▶ **EXERCISE MATERIALS**
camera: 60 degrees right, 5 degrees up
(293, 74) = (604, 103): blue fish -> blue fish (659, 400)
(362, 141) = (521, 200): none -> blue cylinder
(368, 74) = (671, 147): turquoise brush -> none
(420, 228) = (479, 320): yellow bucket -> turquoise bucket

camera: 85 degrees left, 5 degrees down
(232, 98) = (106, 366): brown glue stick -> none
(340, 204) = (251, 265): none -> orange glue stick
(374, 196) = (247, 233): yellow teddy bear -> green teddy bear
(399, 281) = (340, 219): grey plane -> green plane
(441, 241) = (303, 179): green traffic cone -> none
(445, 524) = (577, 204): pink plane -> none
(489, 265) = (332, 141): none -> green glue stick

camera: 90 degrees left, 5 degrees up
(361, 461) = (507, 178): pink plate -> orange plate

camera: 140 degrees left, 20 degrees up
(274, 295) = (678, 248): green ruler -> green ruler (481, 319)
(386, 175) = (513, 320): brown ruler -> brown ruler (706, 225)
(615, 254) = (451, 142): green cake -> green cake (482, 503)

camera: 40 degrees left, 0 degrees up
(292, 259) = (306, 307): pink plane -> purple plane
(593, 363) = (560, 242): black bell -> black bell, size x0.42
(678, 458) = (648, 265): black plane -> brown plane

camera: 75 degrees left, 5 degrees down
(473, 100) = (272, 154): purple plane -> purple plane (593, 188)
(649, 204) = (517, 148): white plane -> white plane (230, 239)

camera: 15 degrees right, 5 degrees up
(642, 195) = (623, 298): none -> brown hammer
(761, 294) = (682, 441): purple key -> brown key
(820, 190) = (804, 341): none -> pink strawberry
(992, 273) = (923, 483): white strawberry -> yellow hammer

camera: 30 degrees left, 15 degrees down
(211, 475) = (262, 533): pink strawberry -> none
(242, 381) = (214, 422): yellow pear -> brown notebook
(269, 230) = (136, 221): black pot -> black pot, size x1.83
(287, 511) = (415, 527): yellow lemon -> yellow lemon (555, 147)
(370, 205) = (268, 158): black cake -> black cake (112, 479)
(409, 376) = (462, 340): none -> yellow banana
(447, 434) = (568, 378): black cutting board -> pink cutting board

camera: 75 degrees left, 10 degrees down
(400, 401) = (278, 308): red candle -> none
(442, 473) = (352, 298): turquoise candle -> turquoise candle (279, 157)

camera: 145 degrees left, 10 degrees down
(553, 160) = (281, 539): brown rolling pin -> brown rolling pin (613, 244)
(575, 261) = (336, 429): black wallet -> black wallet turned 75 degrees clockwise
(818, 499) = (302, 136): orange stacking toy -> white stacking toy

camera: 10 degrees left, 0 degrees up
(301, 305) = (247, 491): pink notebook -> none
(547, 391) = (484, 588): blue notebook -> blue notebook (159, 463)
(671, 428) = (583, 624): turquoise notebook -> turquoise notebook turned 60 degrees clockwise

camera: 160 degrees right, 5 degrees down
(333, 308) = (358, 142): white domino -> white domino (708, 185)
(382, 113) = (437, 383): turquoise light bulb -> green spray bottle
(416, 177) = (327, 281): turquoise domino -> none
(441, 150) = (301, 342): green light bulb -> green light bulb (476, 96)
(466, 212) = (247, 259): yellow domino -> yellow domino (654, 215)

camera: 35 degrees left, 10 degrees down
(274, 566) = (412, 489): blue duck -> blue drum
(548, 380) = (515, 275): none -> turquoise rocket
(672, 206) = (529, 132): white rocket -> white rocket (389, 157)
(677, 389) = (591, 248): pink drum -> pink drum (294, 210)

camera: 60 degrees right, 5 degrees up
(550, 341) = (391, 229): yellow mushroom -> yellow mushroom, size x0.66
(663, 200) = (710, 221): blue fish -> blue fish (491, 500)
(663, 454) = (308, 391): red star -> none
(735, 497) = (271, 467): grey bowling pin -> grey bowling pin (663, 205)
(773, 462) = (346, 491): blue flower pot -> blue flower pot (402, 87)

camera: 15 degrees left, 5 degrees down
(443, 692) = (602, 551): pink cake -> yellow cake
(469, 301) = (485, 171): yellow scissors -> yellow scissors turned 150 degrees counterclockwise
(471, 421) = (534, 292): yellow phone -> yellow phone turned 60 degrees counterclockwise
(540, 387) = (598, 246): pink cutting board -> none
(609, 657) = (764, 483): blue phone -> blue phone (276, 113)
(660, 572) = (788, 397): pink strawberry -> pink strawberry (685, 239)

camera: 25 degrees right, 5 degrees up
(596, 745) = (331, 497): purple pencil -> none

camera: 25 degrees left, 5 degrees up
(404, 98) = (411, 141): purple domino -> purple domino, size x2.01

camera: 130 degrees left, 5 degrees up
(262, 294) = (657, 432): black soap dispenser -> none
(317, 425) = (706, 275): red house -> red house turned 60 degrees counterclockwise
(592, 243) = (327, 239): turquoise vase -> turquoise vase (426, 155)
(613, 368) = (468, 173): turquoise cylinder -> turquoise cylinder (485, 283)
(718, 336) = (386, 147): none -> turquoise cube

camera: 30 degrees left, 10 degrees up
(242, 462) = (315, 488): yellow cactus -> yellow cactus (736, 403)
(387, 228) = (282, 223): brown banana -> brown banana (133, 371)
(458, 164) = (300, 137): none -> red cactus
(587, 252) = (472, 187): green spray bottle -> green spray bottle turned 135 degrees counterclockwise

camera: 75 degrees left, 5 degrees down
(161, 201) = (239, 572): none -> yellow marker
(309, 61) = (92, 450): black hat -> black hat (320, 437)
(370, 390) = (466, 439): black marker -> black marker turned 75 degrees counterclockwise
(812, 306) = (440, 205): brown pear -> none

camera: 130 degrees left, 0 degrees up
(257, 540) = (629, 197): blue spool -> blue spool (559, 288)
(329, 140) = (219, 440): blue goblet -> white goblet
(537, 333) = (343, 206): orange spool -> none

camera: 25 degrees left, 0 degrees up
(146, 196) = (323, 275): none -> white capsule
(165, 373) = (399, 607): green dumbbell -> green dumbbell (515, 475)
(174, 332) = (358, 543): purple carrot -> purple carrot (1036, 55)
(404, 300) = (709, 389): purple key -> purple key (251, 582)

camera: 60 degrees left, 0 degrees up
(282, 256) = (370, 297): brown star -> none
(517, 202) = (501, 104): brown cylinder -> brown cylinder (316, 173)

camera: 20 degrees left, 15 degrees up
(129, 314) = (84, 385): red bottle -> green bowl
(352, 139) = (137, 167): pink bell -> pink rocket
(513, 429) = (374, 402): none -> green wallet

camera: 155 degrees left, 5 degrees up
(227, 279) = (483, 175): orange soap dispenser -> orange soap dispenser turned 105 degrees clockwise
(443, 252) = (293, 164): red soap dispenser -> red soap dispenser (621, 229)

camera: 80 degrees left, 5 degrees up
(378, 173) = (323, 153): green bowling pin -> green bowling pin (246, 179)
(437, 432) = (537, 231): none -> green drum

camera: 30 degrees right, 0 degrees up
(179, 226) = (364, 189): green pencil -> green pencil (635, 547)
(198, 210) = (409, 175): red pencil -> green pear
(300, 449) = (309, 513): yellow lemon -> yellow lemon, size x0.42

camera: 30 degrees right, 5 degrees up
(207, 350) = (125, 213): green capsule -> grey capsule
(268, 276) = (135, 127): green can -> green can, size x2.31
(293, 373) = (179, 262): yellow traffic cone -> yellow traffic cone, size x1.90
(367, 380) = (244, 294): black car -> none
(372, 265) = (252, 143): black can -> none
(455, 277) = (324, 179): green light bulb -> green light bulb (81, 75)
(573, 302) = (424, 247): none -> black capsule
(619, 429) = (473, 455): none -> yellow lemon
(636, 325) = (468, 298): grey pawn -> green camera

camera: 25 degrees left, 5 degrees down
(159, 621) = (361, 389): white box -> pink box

▶ **REQUIREMENT**
Only one stretch of the records above is wanted: the lines between the one holding "(386, 175) = (513, 320): brown" and the one holding "(761, 294) = (682, 441): purple", inclusive, reproduced exactly.

▶ **TASK ANSWER**
(386, 175) = (513, 320): brown ruler -> brown ruler (706, 225)
(615, 254) = (451, 142): green cake -> green cake (482, 503)

camera: 40 degrees left, 0 degrees up
(292, 259) = (306, 307): pink plane -> purple plane
(593, 363) = (560, 242): black bell -> black bell, size x0.42
(678, 458) = (648, 265): black plane -> brown plane

camera: 75 degrees left, 5 degrees down
(473, 100) = (272, 154): purple plane -> purple plane (593, 188)
(649, 204) = (517, 148): white plane -> white plane (230, 239)

camera: 15 degrees right, 5 degrees up
(642, 195) = (623, 298): none -> brown hammer
(761, 294) = (682, 441): purple key -> brown key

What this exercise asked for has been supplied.